How to complete this task. Every line below that holds the string "OLED" should be copied.

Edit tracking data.
:::

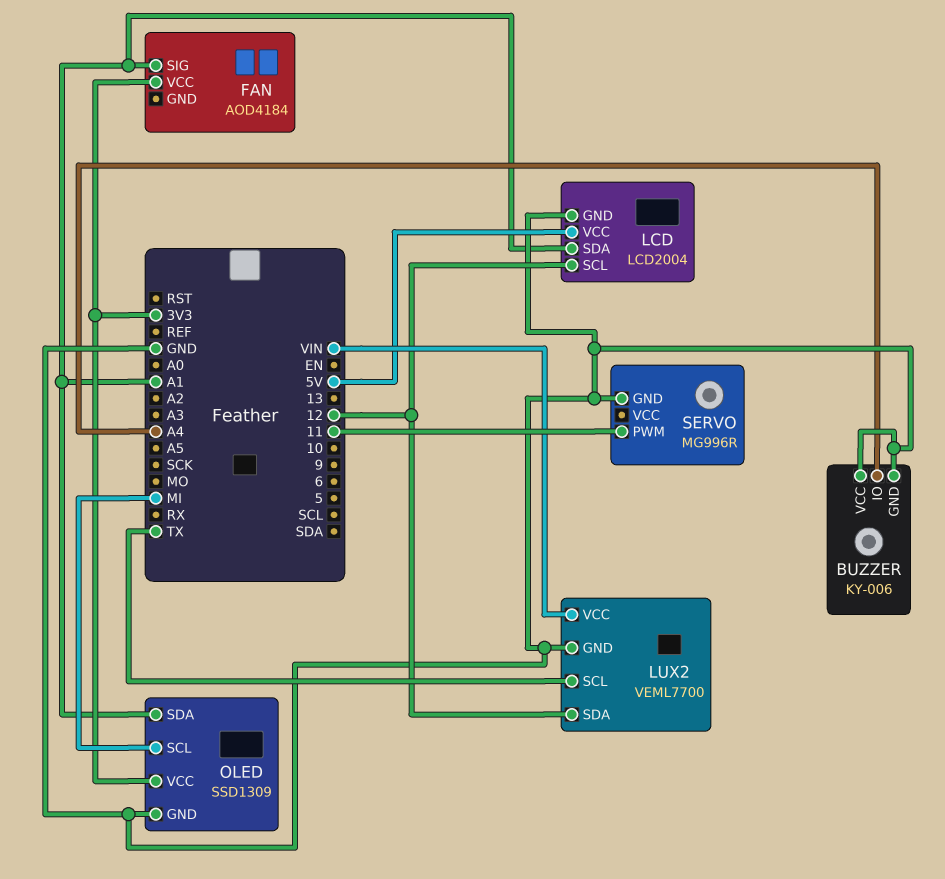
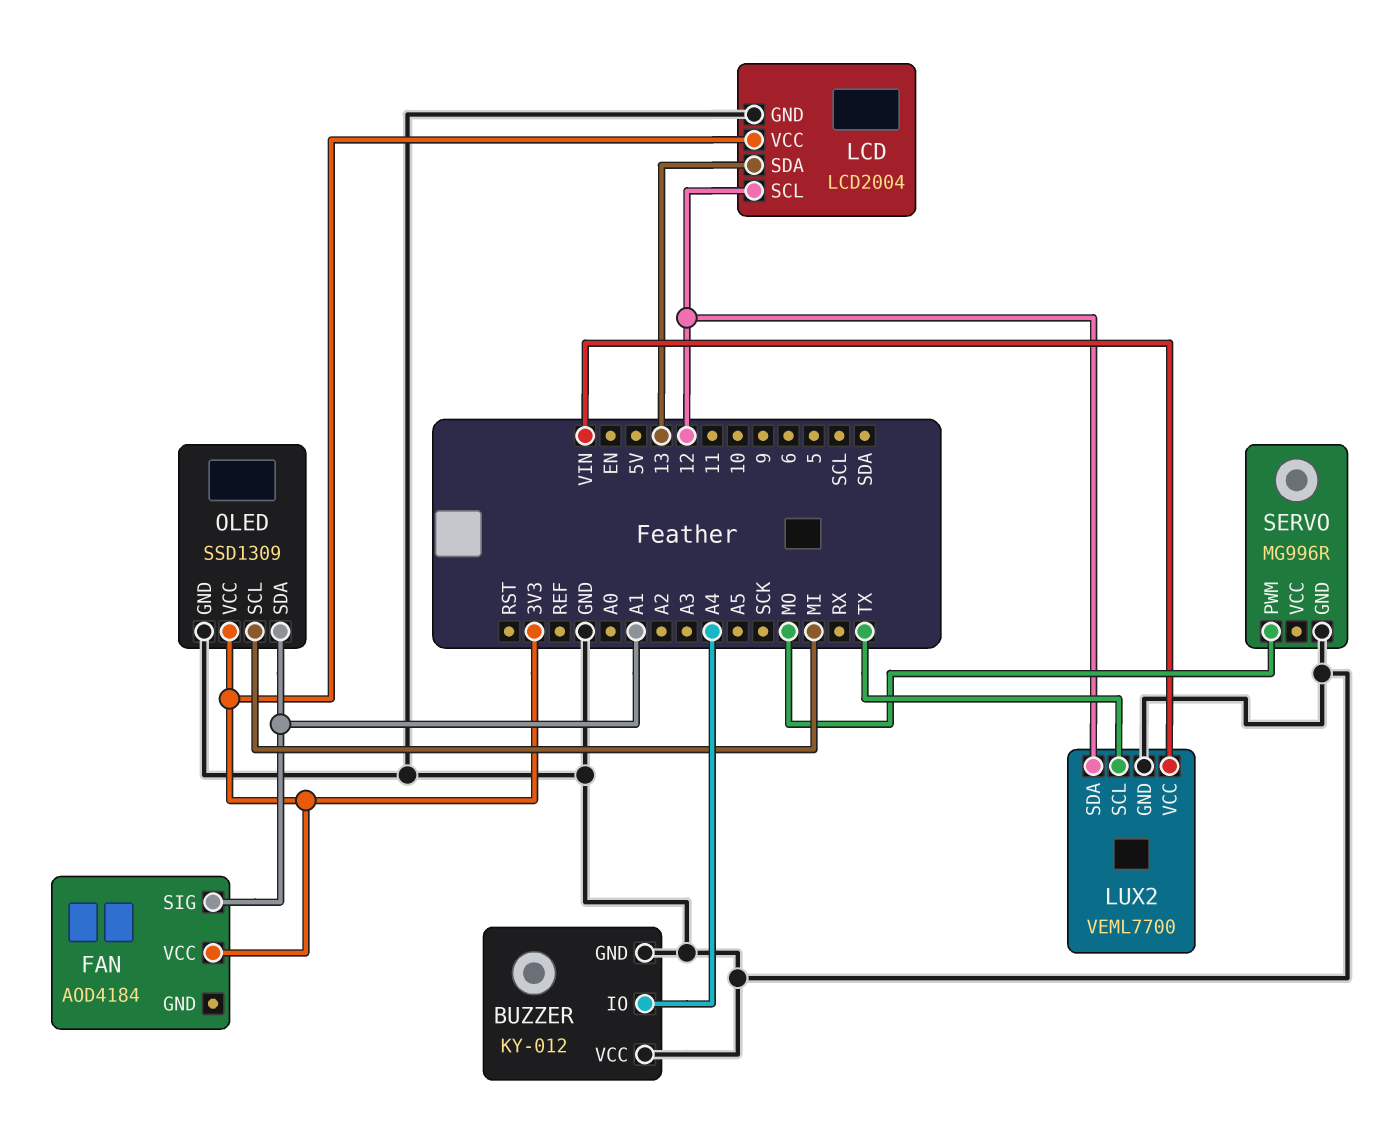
BUZZER: KY-006 -> KY-012
LCD pin SDA: A1 -> 13
LCD pin VCC: 5V -> 3V3
SERVO pin PWM: 11 -> MO

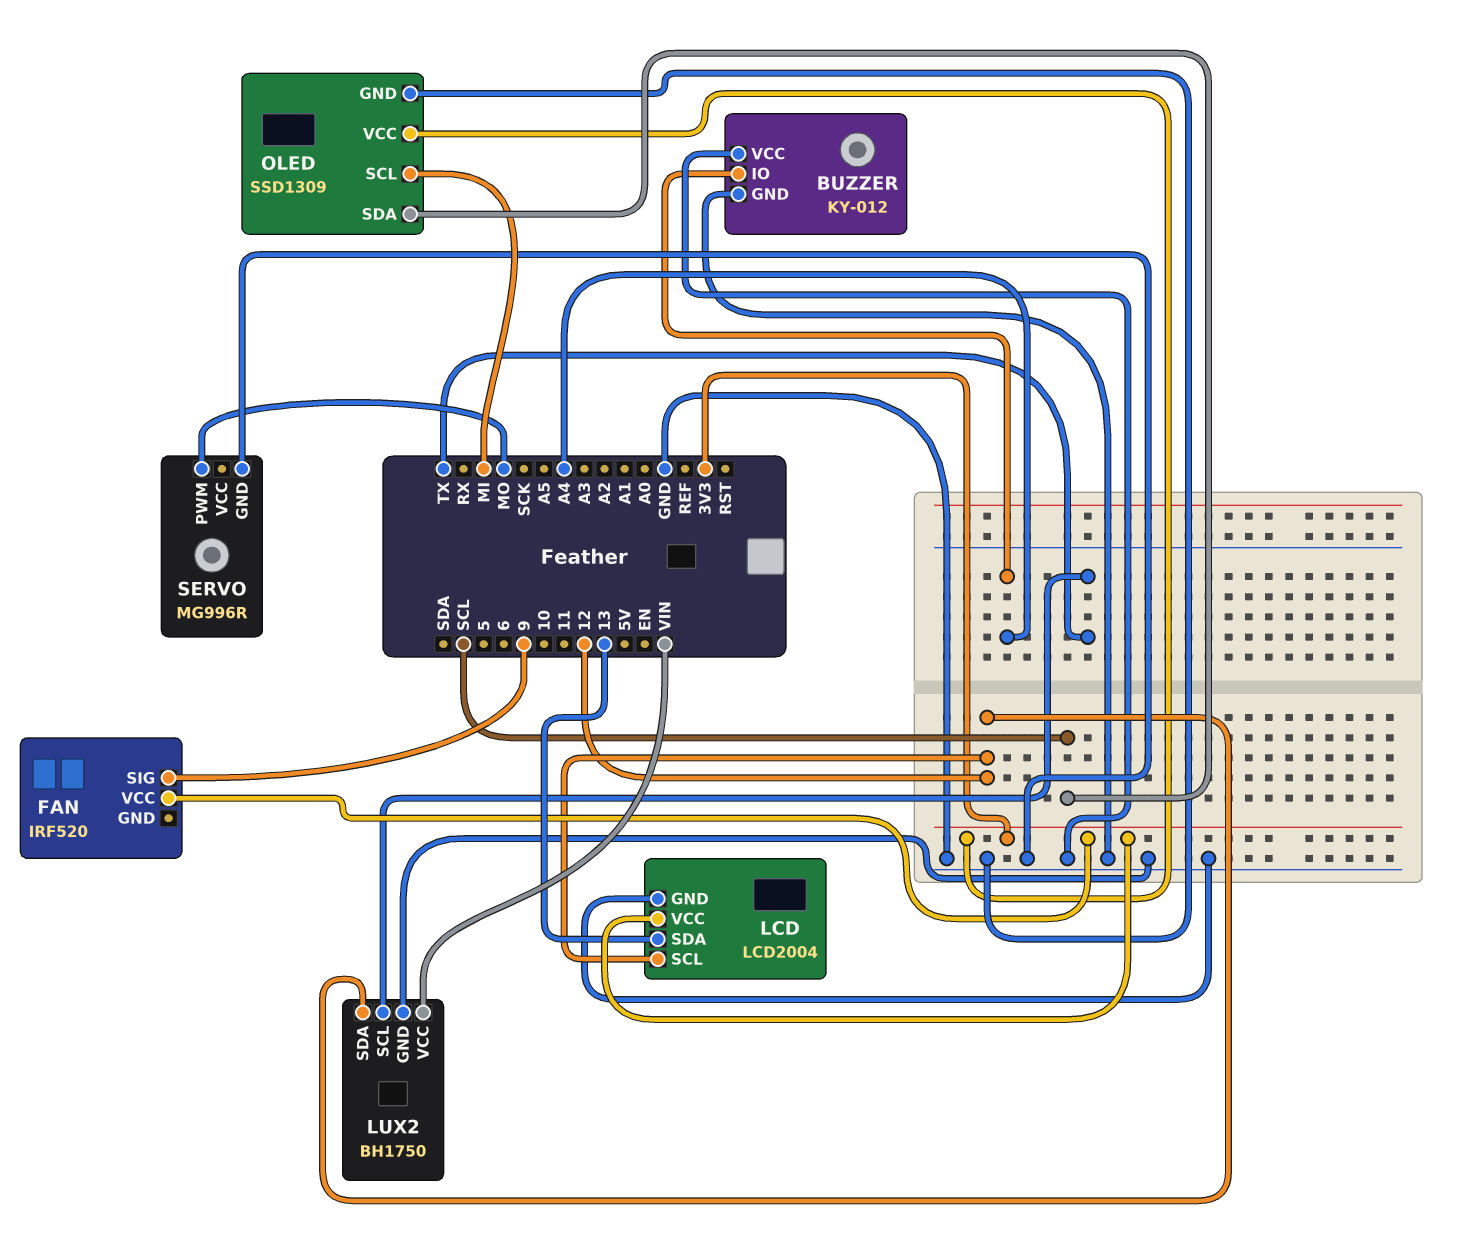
FAN: AOD4184 -> IRF520
FAN pin SIG: A1 -> 9
LUX2: VEML7700 -> BH1750
OLED pin SDA: A1 -> SCL

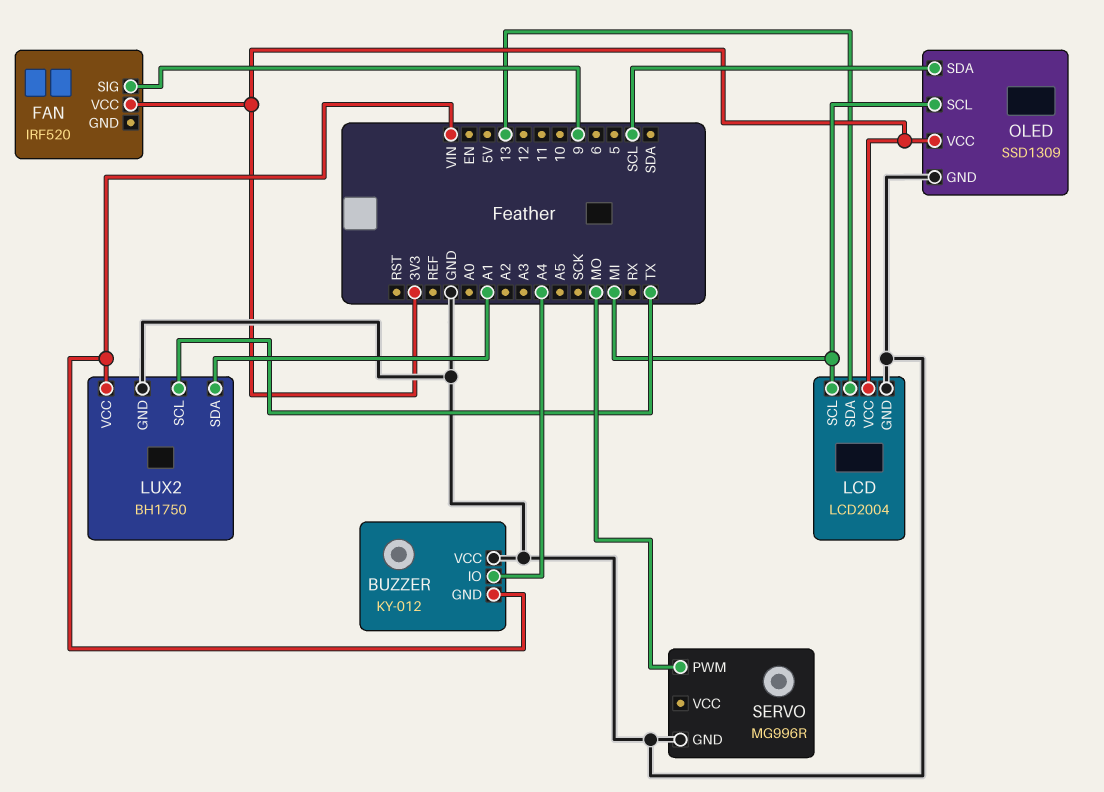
BUZZER pin GND: GND -> VIN
LCD pin SCL: 12 -> MI
LUX2 pin SDA: 12 -> A1

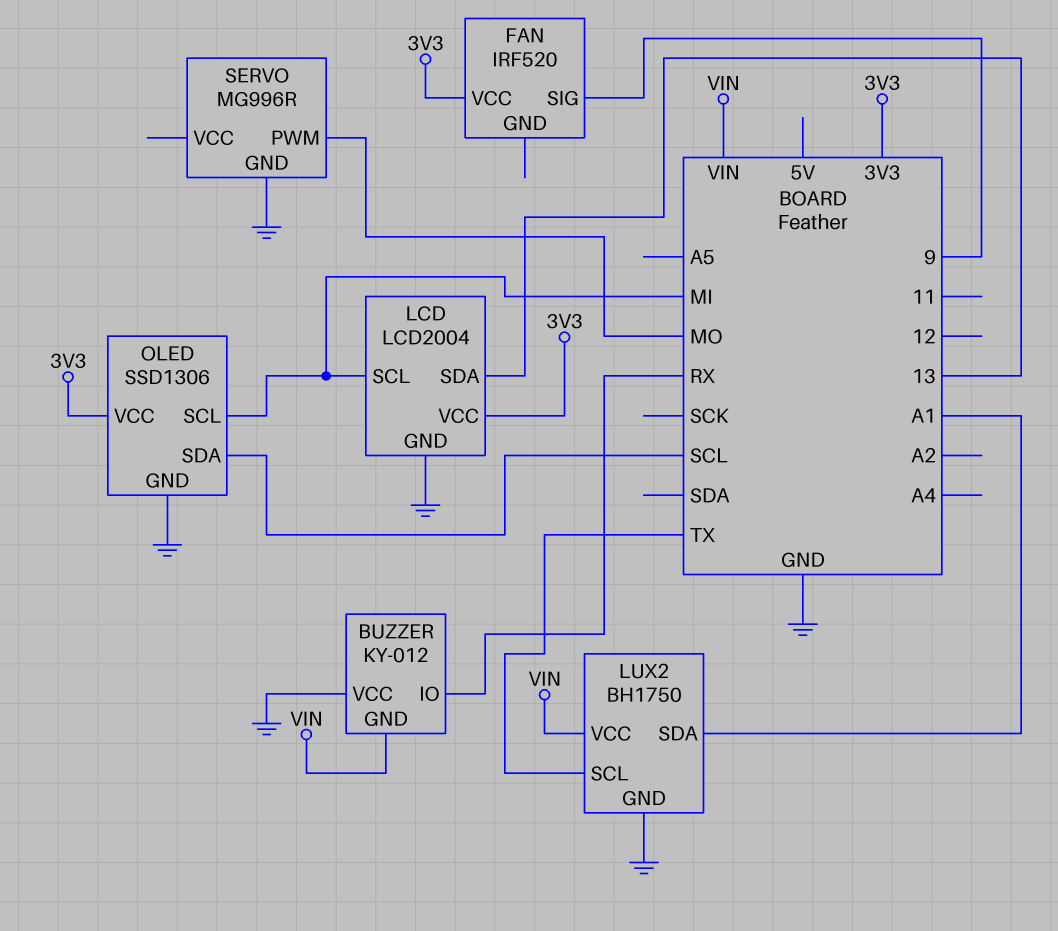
BUZZER pin IO: A4 -> RX
OLED: SSD1309 -> SSD1306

:::

Output of the exercise.
OLED pin SDA: A1 -> SCL
OLED: SSD1309 -> SSD1306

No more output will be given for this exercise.